═════ Task data ═════
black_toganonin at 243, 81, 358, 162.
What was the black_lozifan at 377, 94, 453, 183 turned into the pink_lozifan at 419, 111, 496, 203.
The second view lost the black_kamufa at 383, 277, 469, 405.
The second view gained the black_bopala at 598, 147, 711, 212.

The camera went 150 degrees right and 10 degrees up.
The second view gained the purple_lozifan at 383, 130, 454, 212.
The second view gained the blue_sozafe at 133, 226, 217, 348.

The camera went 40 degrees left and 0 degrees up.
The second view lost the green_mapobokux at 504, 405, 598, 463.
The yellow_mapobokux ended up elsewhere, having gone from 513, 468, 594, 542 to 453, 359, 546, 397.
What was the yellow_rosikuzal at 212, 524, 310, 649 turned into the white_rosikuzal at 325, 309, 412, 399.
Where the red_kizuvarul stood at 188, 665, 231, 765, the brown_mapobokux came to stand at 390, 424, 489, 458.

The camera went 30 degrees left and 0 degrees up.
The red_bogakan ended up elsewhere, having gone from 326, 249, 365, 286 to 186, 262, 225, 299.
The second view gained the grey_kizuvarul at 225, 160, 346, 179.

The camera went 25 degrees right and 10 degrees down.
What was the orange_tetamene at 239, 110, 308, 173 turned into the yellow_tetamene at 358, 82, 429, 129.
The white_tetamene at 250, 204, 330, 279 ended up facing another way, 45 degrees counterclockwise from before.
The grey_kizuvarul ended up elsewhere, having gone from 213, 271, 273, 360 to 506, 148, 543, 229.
═════
Each line of the records with the word "turned" in it is to be copied.

Your response:
What was the black_lozifan at 377, 94, 453, 183 turned into the pink_lozifan at 419, 111, 496, 203.
What was the yellow_rosikuzal at 212, 524, 310, 649 turned into the white_rosikuzal at 325, 309, 412, 399.
What was the orange_tetamene at 239, 110, 308, 173 turned into the yellow_tetamene at 358, 82, 429, 129.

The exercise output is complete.